**WHAT TO DO**
Reproduce the data below exactly as written. Pictures do not belong in the copy.

**SUPPLIED RECORDS**
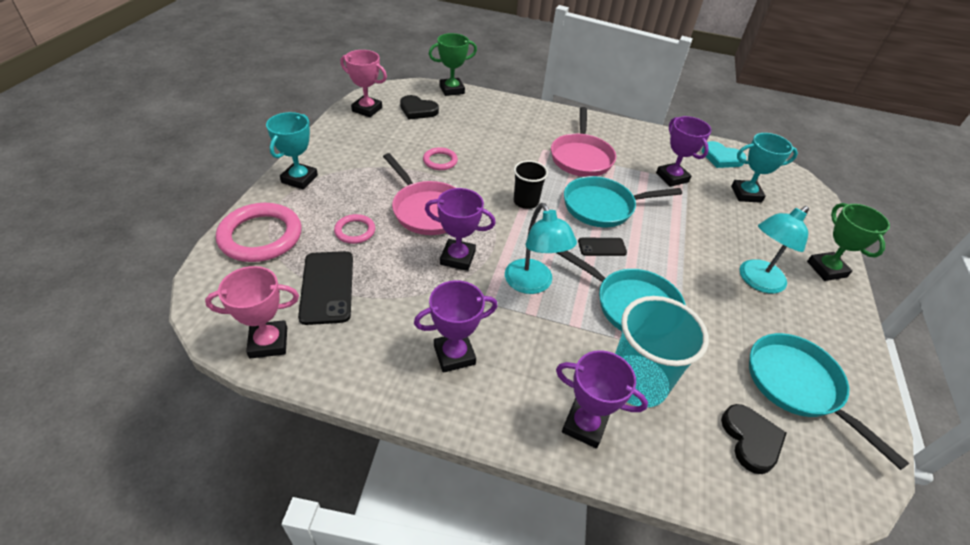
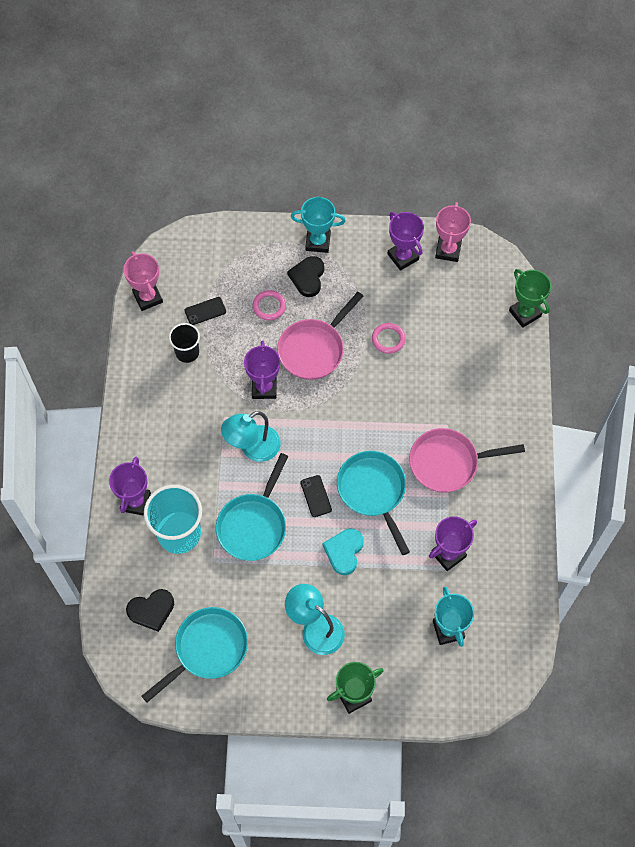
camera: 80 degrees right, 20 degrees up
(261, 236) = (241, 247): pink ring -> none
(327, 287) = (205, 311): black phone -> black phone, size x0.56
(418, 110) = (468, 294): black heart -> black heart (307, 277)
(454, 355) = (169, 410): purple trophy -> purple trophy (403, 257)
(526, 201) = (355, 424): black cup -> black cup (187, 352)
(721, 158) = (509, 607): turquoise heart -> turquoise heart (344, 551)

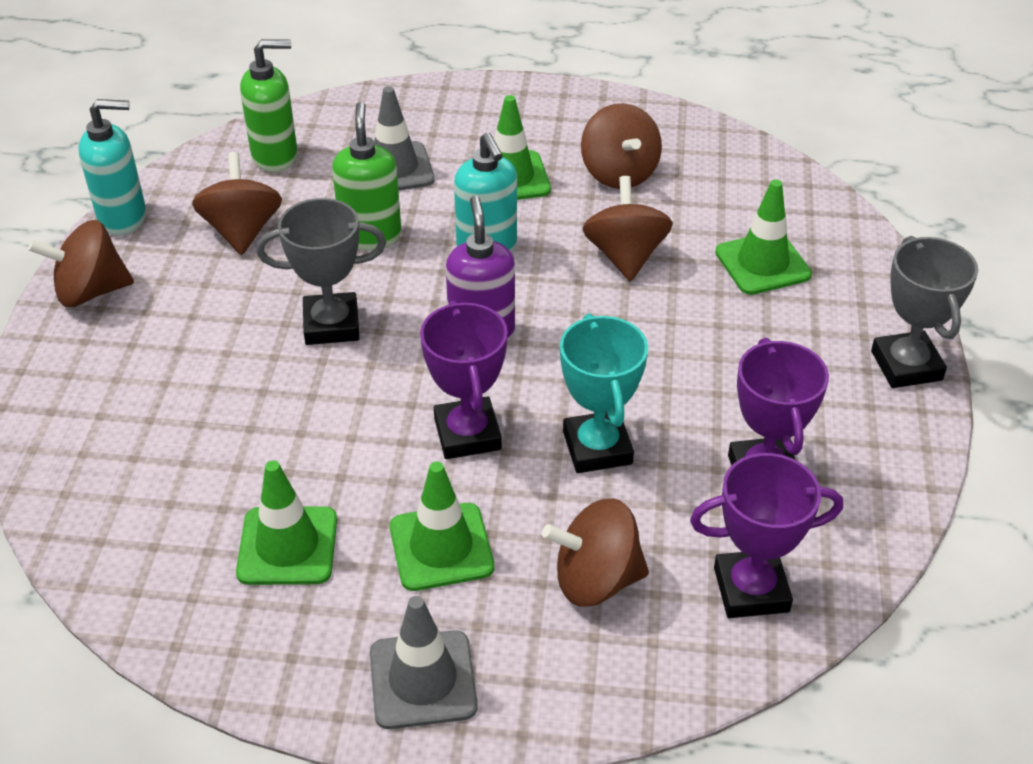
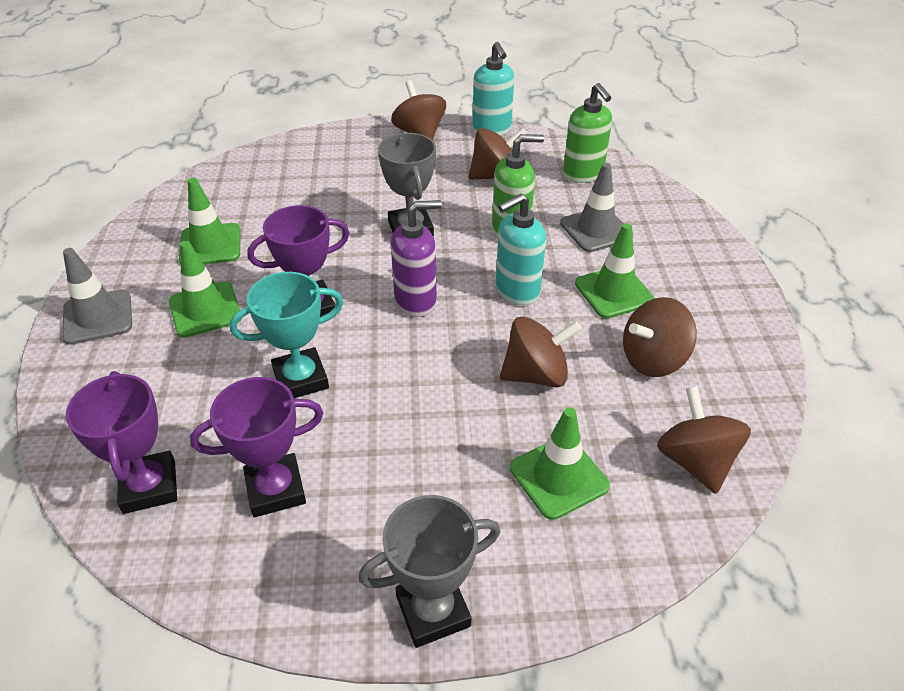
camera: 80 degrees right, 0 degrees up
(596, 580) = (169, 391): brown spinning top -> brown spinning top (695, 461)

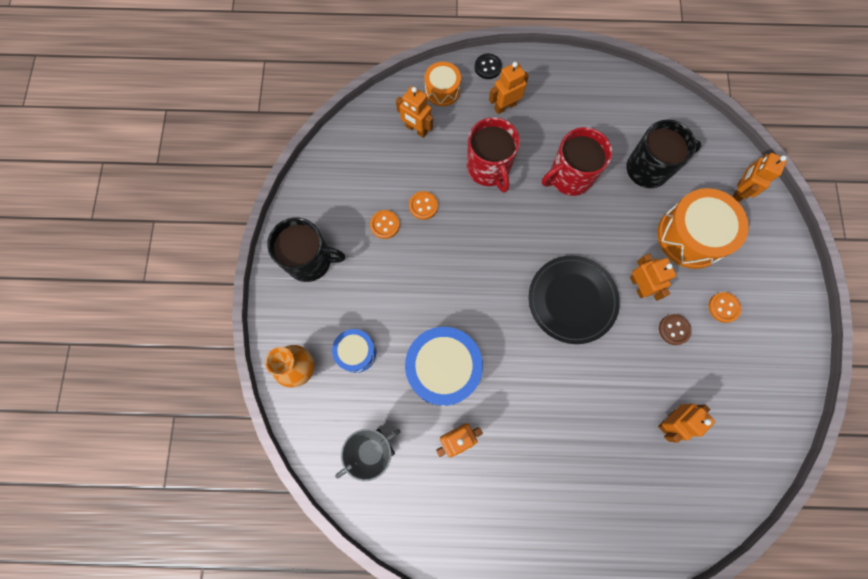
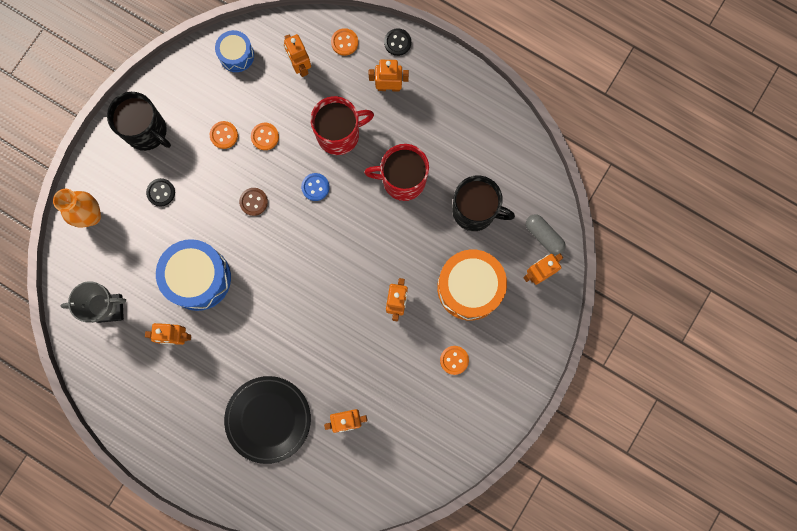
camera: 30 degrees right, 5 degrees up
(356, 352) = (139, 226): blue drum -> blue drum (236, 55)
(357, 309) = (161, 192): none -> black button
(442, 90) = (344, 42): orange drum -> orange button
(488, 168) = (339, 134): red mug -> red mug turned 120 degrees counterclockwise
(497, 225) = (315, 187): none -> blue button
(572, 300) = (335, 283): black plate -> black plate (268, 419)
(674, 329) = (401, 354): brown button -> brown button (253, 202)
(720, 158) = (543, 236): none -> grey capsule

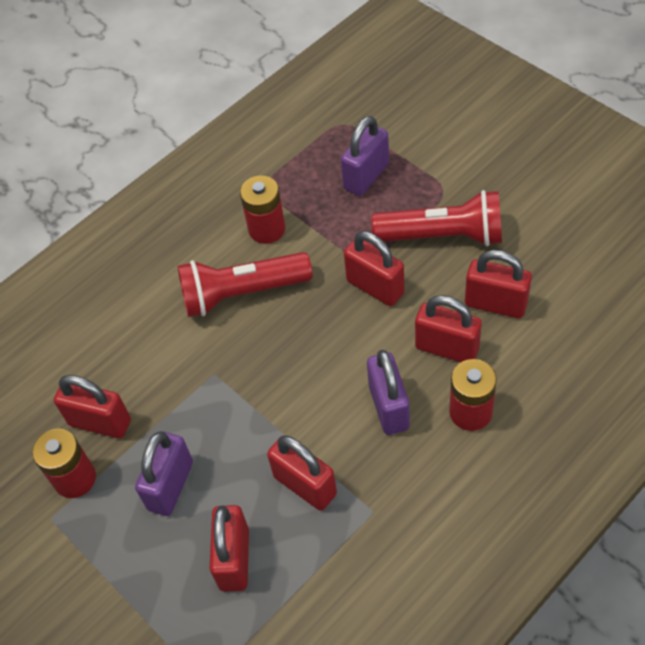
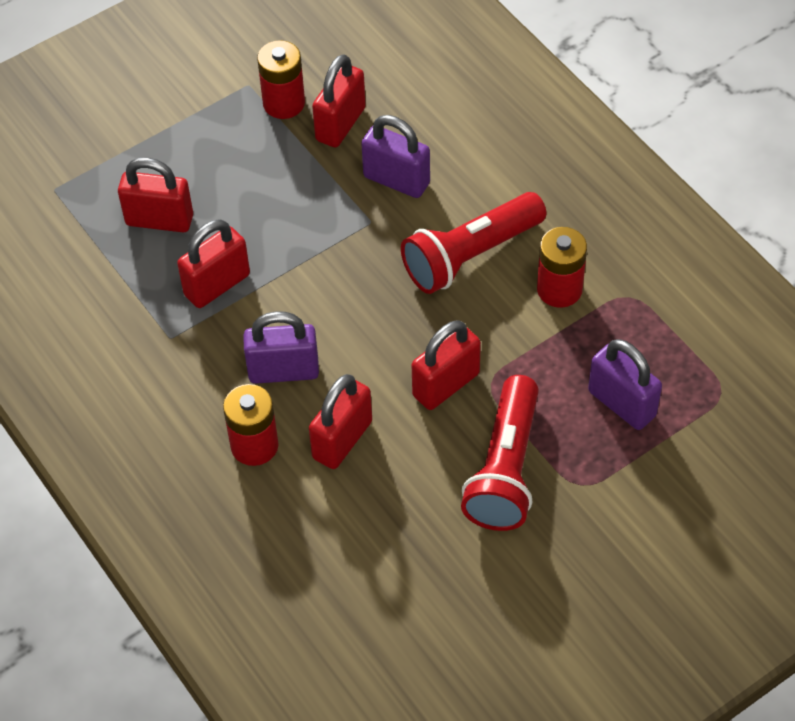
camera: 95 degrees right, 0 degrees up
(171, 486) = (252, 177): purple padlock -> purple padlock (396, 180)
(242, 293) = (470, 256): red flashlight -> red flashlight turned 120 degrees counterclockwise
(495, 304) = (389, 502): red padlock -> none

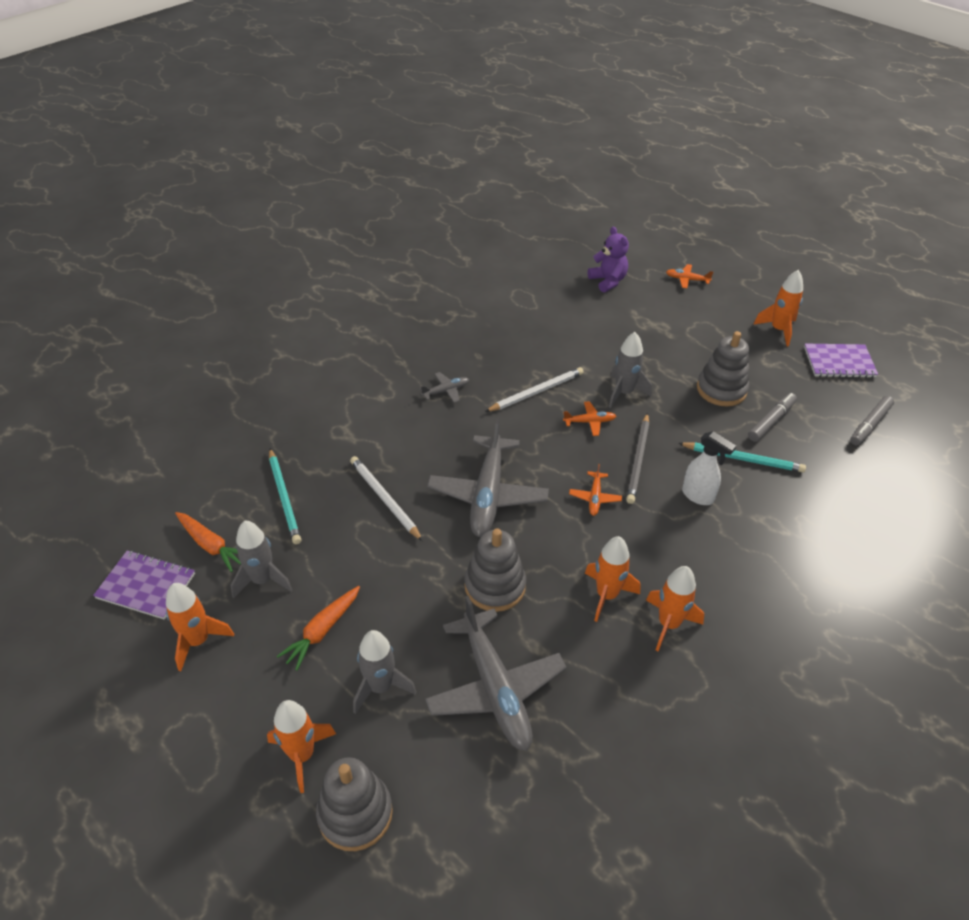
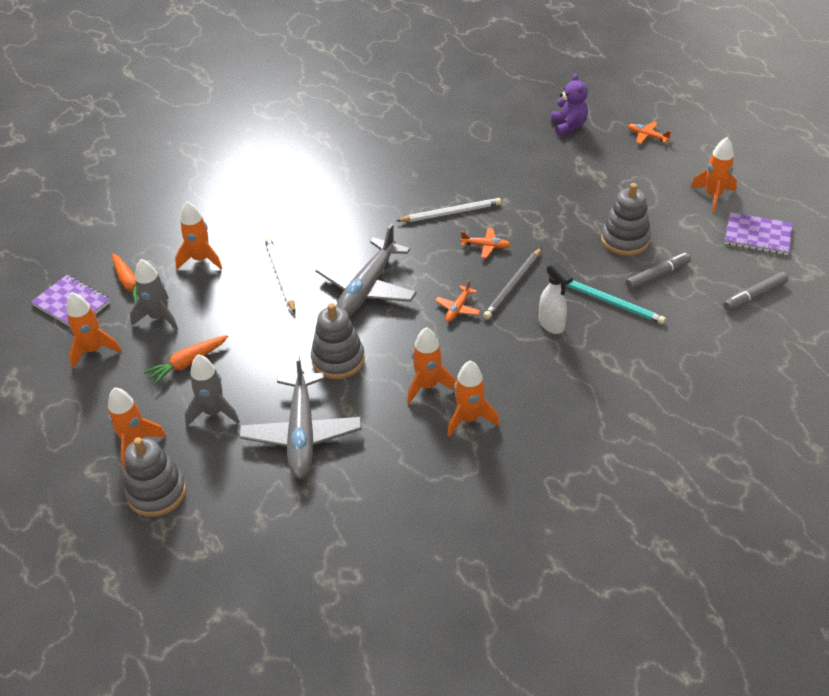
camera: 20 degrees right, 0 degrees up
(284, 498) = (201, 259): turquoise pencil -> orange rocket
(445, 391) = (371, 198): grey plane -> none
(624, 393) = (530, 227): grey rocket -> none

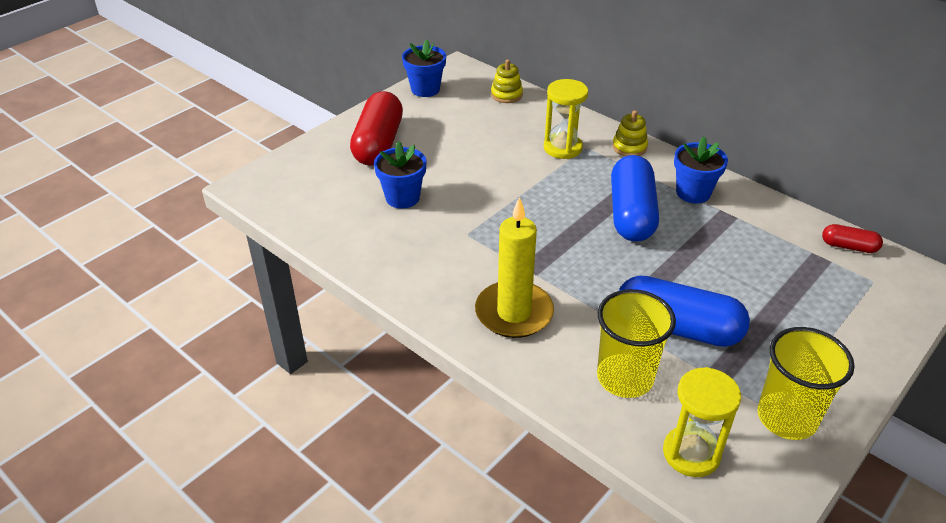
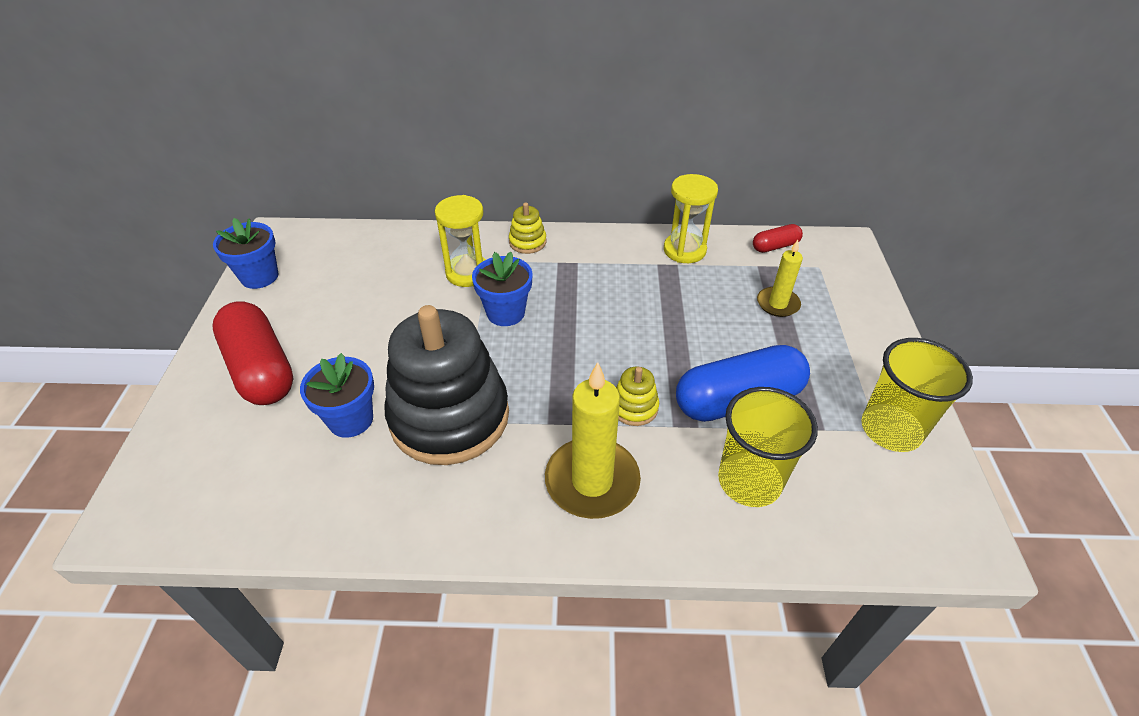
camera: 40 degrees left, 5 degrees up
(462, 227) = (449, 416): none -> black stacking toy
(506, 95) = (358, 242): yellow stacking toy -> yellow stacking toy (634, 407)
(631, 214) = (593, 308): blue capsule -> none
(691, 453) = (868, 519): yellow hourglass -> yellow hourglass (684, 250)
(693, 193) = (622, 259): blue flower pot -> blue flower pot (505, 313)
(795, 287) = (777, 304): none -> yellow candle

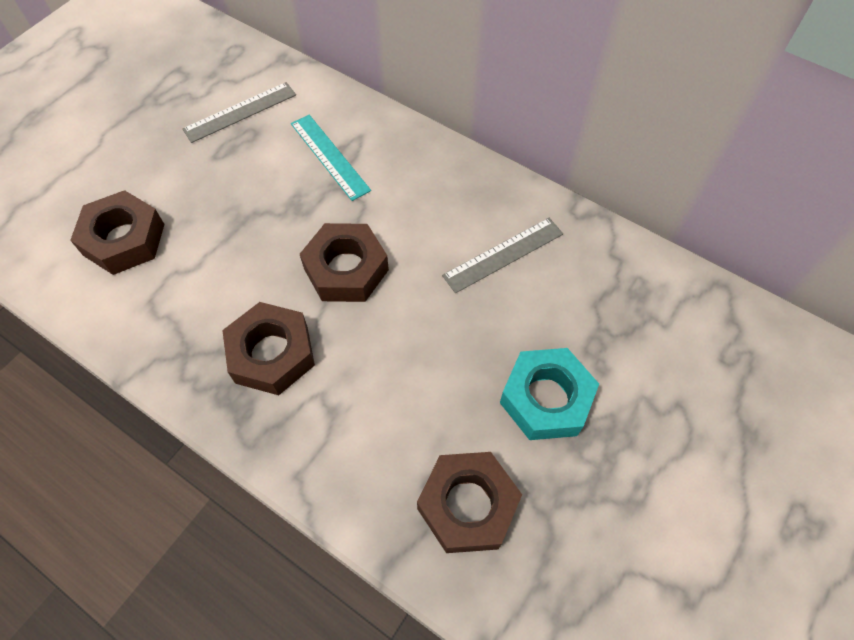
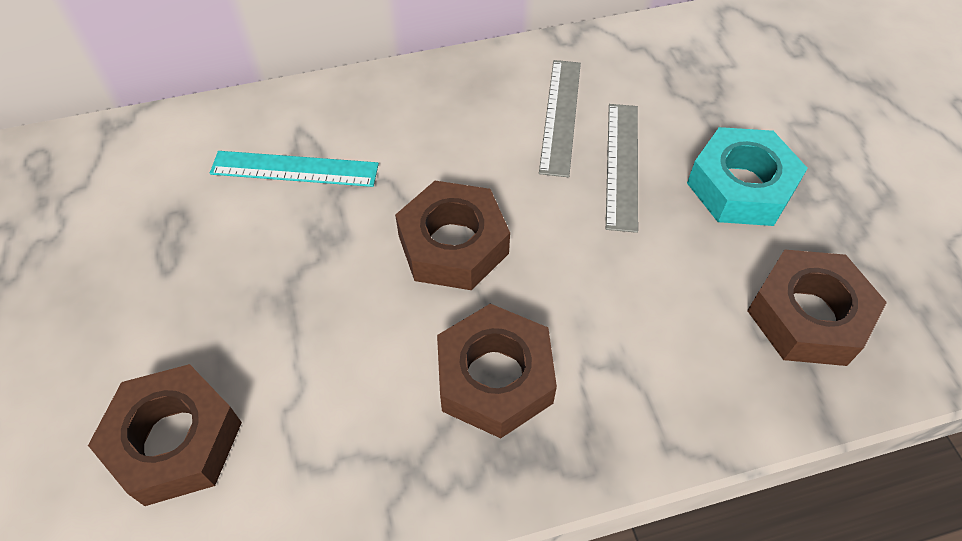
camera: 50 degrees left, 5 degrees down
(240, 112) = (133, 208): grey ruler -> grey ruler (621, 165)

**RESPONSE TO THE TASK**
camera: 80 degrees right, 20 degrees up
(261, 236) = (241, 247): pink ring -> none
(327, 287) = (205, 311): black phone -> black phone, size x0.56
(418, 110) = (468, 294): black heart -> black heart (307, 277)
(454, 355) = (169, 410): purple trophy -> purple trophy (403, 257)
(526, 201) = (355, 424): black cup -> black cup (187, 352)
(721, 158) = (509, 607): turquoise heart -> turquoise heart (344, 551)

camera: 80 degrees right, 0 degrees up
(596, 580) = (169, 391): brown spinning top -> brown spinning top (695, 461)

camera: 30 degrees right, 5 degrees up
(356, 352) = (139, 226): blue drum -> blue drum (236, 55)
(357, 309) = (161, 192): none -> black button
(442, 90) = (344, 42): orange drum -> orange button
(488, 168) = (339, 134): red mug -> red mug turned 120 degrees counterclockwise
(497, 225) = (315, 187): none -> blue button
(572, 300) = (335, 283): black plate -> black plate (268, 419)
(674, 329) = (401, 354): brown button -> brown button (253, 202)
(720, 158) = (543, 236): none -> grey capsule

camera: 95 degrees right, 0 degrees up
(171, 486) = (252, 177): purple padlock -> purple padlock (396, 180)
(242, 293) = (470, 256): red flashlight -> red flashlight turned 120 degrees counterclockwise
(495, 304) = (389, 502): red padlock -> none

camera: 20 degrees right, 0 degrees up
(284, 498) = (201, 259): turquoise pencil -> orange rocket
(445, 391) = (371, 198): grey plane -> none
(624, 393) = (530, 227): grey rocket -> none

camera: 40 degrees left, 5 degrees up
(462, 227) = (449, 416): none -> black stacking toy
(506, 95) = (358, 242): yellow stacking toy -> yellow stacking toy (634, 407)
(631, 214) = (593, 308): blue capsule -> none
(691, 453) = (868, 519): yellow hourglass -> yellow hourglass (684, 250)
(693, 193) = (622, 259): blue flower pot -> blue flower pot (505, 313)
(795, 287) = (777, 304): none -> yellow candle

camera: 50 degrees left, 5 degrees down
(240, 112) = (133, 208): grey ruler -> grey ruler (621, 165)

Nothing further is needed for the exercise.